● SET TASK:
Find every line in the listing below that contains the string "square" and copy each one. Case counts.

+++

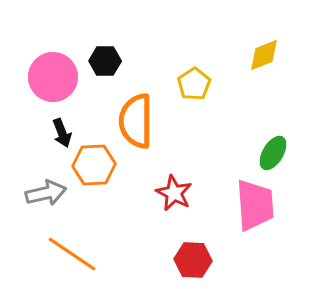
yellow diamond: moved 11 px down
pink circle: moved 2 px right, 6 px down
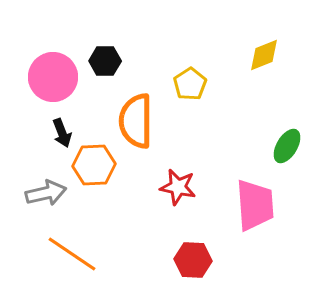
yellow pentagon: moved 4 px left
green ellipse: moved 14 px right, 7 px up
red star: moved 4 px right, 6 px up; rotated 15 degrees counterclockwise
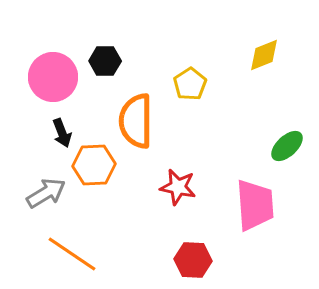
green ellipse: rotated 16 degrees clockwise
gray arrow: rotated 18 degrees counterclockwise
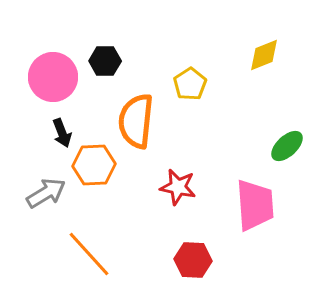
orange semicircle: rotated 6 degrees clockwise
orange line: moved 17 px right; rotated 14 degrees clockwise
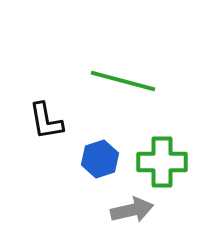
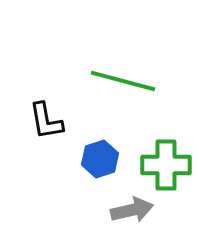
green cross: moved 4 px right, 3 px down
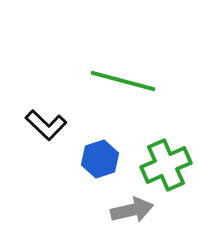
black L-shape: moved 4 px down; rotated 36 degrees counterclockwise
green cross: rotated 24 degrees counterclockwise
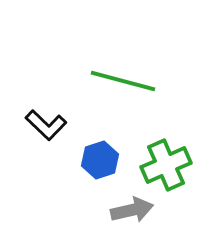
blue hexagon: moved 1 px down
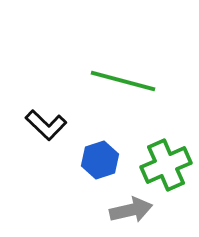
gray arrow: moved 1 px left
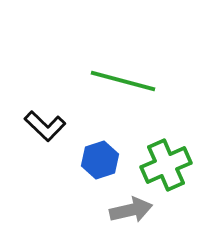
black L-shape: moved 1 px left, 1 px down
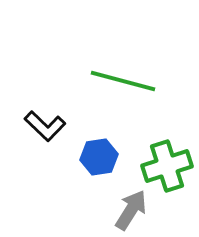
blue hexagon: moved 1 px left, 3 px up; rotated 9 degrees clockwise
green cross: moved 1 px right, 1 px down; rotated 6 degrees clockwise
gray arrow: rotated 45 degrees counterclockwise
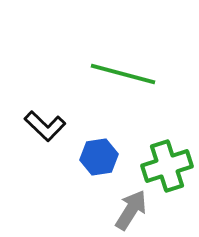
green line: moved 7 px up
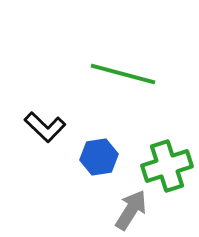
black L-shape: moved 1 px down
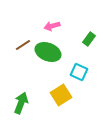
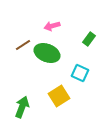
green ellipse: moved 1 px left, 1 px down
cyan square: moved 1 px right, 1 px down
yellow square: moved 2 px left, 1 px down
green arrow: moved 1 px right, 4 px down
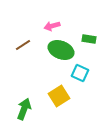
green rectangle: rotated 64 degrees clockwise
green ellipse: moved 14 px right, 3 px up
green arrow: moved 2 px right, 2 px down
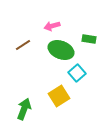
cyan square: moved 3 px left; rotated 24 degrees clockwise
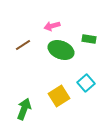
cyan square: moved 9 px right, 10 px down
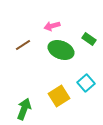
green rectangle: rotated 24 degrees clockwise
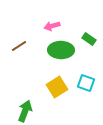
brown line: moved 4 px left, 1 px down
green ellipse: rotated 20 degrees counterclockwise
cyan square: rotated 30 degrees counterclockwise
yellow square: moved 2 px left, 9 px up
green arrow: moved 1 px right, 2 px down
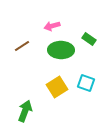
brown line: moved 3 px right
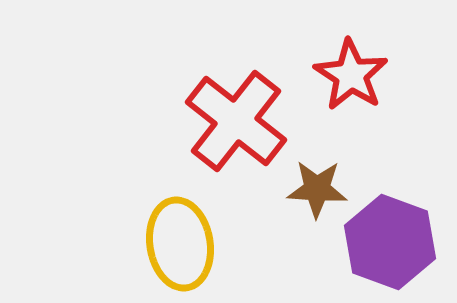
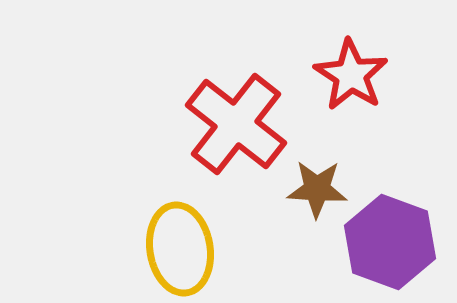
red cross: moved 3 px down
yellow ellipse: moved 5 px down
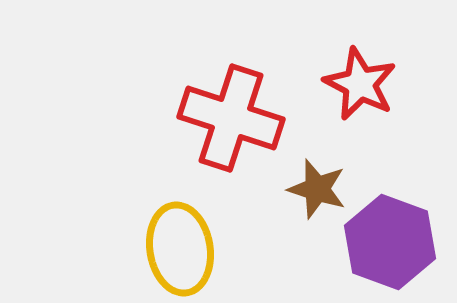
red star: moved 9 px right, 9 px down; rotated 6 degrees counterclockwise
red cross: moved 5 px left, 6 px up; rotated 20 degrees counterclockwise
brown star: rotated 14 degrees clockwise
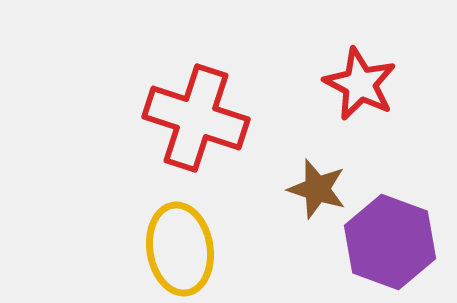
red cross: moved 35 px left
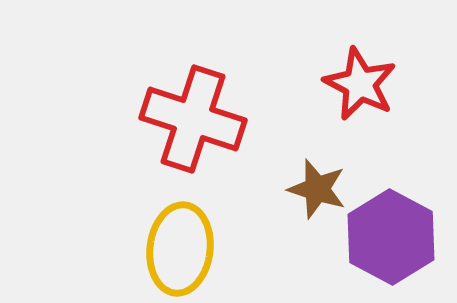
red cross: moved 3 px left, 1 px down
purple hexagon: moved 1 px right, 5 px up; rotated 8 degrees clockwise
yellow ellipse: rotated 16 degrees clockwise
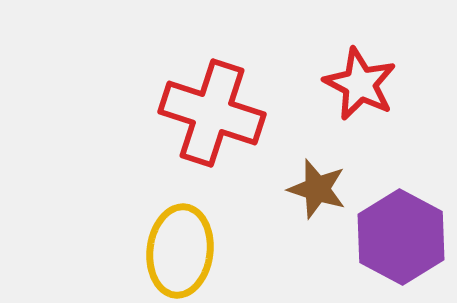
red cross: moved 19 px right, 6 px up
purple hexagon: moved 10 px right
yellow ellipse: moved 2 px down
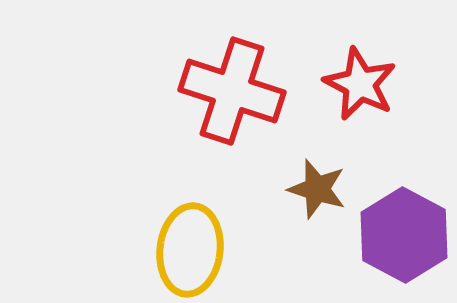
red cross: moved 20 px right, 22 px up
purple hexagon: moved 3 px right, 2 px up
yellow ellipse: moved 10 px right, 1 px up
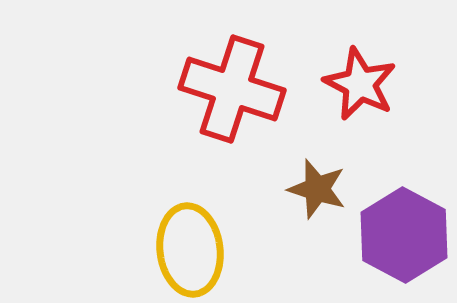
red cross: moved 2 px up
yellow ellipse: rotated 14 degrees counterclockwise
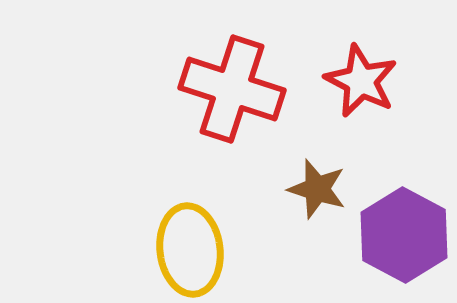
red star: moved 1 px right, 3 px up
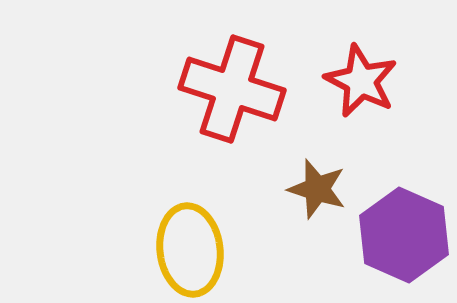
purple hexagon: rotated 4 degrees counterclockwise
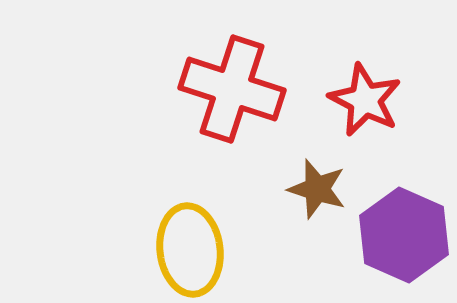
red star: moved 4 px right, 19 px down
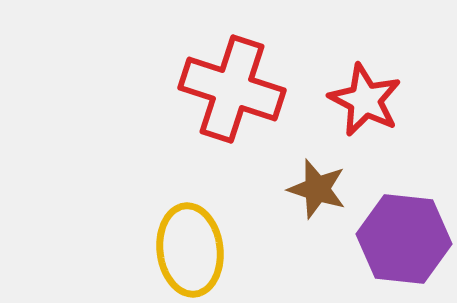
purple hexagon: moved 4 px down; rotated 18 degrees counterclockwise
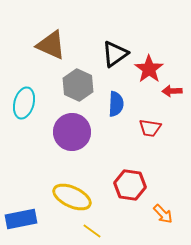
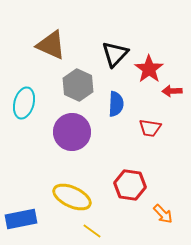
black triangle: rotated 12 degrees counterclockwise
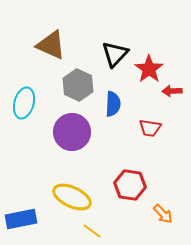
blue semicircle: moved 3 px left
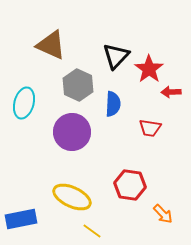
black triangle: moved 1 px right, 2 px down
red arrow: moved 1 px left, 1 px down
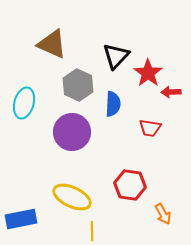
brown triangle: moved 1 px right, 1 px up
red star: moved 1 px left, 4 px down
orange arrow: rotated 15 degrees clockwise
yellow line: rotated 54 degrees clockwise
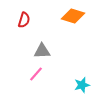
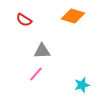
red semicircle: rotated 105 degrees clockwise
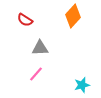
orange diamond: rotated 65 degrees counterclockwise
red semicircle: moved 1 px right
gray triangle: moved 2 px left, 3 px up
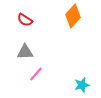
gray triangle: moved 15 px left, 4 px down
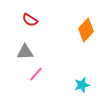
orange diamond: moved 13 px right, 14 px down
red semicircle: moved 5 px right
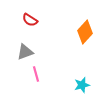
orange diamond: moved 1 px left, 2 px down
gray triangle: rotated 18 degrees counterclockwise
pink line: rotated 56 degrees counterclockwise
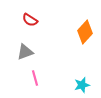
pink line: moved 1 px left, 4 px down
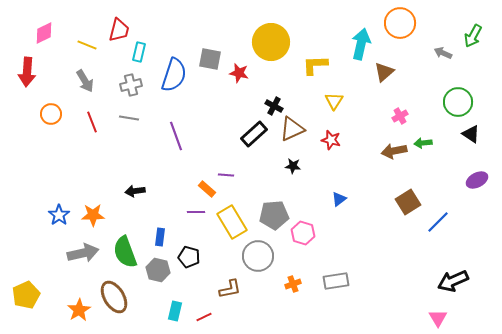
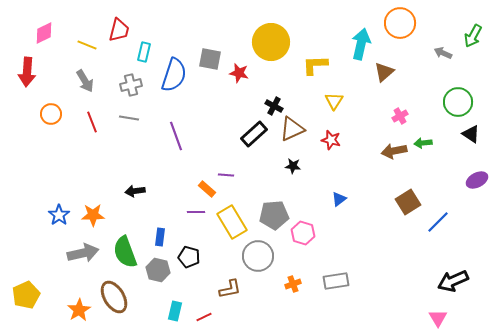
cyan rectangle at (139, 52): moved 5 px right
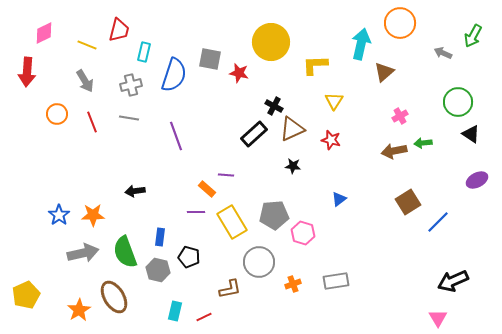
orange circle at (51, 114): moved 6 px right
gray circle at (258, 256): moved 1 px right, 6 px down
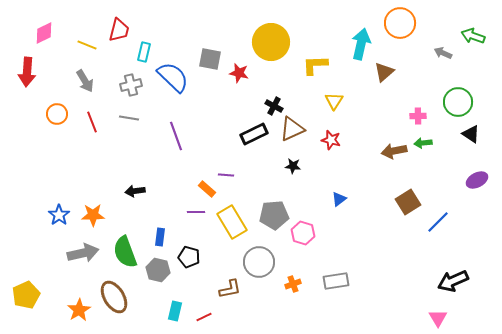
green arrow at (473, 36): rotated 80 degrees clockwise
blue semicircle at (174, 75): moved 1 px left, 2 px down; rotated 64 degrees counterclockwise
pink cross at (400, 116): moved 18 px right; rotated 28 degrees clockwise
black rectangle at (254, 134): rotated 16 degrees clockwise
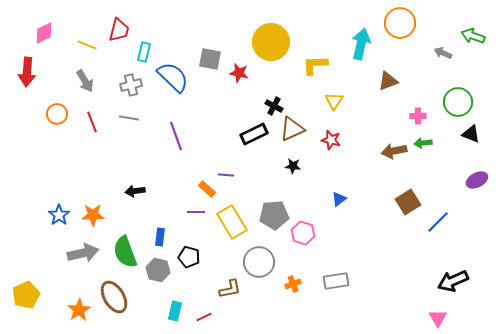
brown triangle at (384, 72): moved 4 px right, 9 px down; rotated 20 degrees clockwise
black triangle at (471, 134): rotated 12 degrees counterclockwise
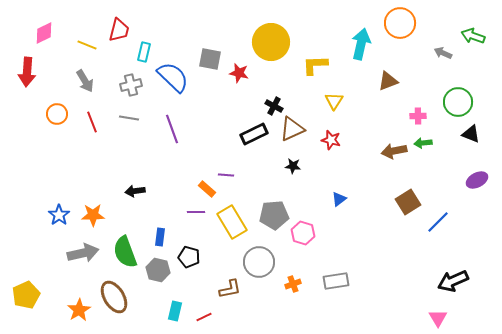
purple line at (176, 136): moved 4 px left, 7 px up
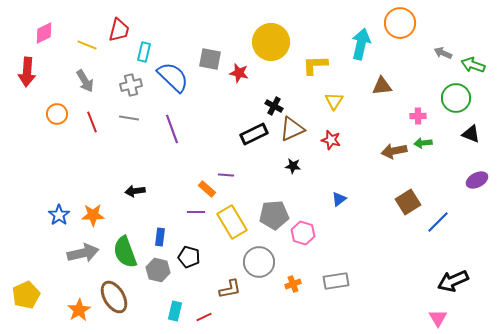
green arrow at (473, 36): moved 29 px down
brown triangle at (388, 81): moved 6 px left, 5 px down; rotated 15 degrees clockwise
green circle at (458, 102): moved 2 px left, 4 px up
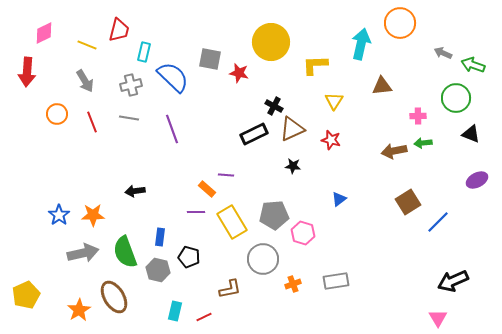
gray circle at (259, 262): moved 4 px right, 3 px up
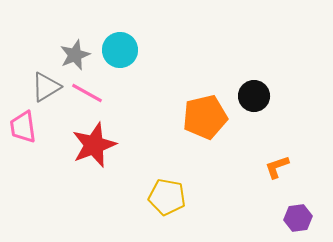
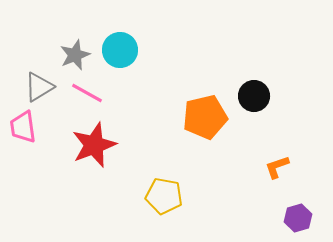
gray triangle: moved 7 px left
yellow pentagon: moved 3 px left, 1 px up
purple hexagon: rotated 8 degrees counterclockwise
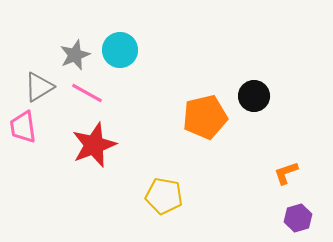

+++

● TASK SOLUTION:
cyan square: moved 1 px right, 1 px down
yellow square: moved 2 px left, 1 px down
cyan square: moved 3 px left; rotated 24 degrees clockwise
cyan square: moved 9 px right, 10 px down
cyan square: rotated 30 degrees counterclockwise
yellow square: moved 2 px left, 9 px up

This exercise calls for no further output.